§ Your instructions
The lines needed are those below that contain the word "round"; copy each one.

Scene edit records
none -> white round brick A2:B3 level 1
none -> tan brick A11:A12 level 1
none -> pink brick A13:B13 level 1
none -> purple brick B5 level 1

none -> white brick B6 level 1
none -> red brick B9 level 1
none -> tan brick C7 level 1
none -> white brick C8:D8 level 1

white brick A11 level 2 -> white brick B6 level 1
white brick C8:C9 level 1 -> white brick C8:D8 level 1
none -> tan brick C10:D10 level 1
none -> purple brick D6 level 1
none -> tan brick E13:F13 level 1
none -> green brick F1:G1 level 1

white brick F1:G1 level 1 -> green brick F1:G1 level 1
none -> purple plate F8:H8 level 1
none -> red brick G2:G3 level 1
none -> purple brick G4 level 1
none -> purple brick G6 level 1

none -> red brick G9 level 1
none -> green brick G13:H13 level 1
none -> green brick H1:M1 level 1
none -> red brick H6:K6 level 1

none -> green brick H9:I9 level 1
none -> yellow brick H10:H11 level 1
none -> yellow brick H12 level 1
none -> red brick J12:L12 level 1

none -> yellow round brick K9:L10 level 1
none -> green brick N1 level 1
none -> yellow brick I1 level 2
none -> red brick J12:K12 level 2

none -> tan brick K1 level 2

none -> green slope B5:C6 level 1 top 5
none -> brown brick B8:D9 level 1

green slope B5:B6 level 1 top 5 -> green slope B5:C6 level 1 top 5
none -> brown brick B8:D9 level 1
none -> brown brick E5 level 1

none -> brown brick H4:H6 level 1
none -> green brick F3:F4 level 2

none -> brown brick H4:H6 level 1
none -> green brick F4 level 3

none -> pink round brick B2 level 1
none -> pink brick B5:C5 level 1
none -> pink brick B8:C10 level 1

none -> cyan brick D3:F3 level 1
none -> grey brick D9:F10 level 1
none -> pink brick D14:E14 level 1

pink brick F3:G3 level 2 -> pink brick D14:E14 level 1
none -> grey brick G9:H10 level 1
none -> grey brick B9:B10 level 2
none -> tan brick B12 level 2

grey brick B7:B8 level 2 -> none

§ Task response
none -> white round brick A2:B3 level 1
none -> yellow round brick K9:L10 level 1
none -> pink round brick B2 level 1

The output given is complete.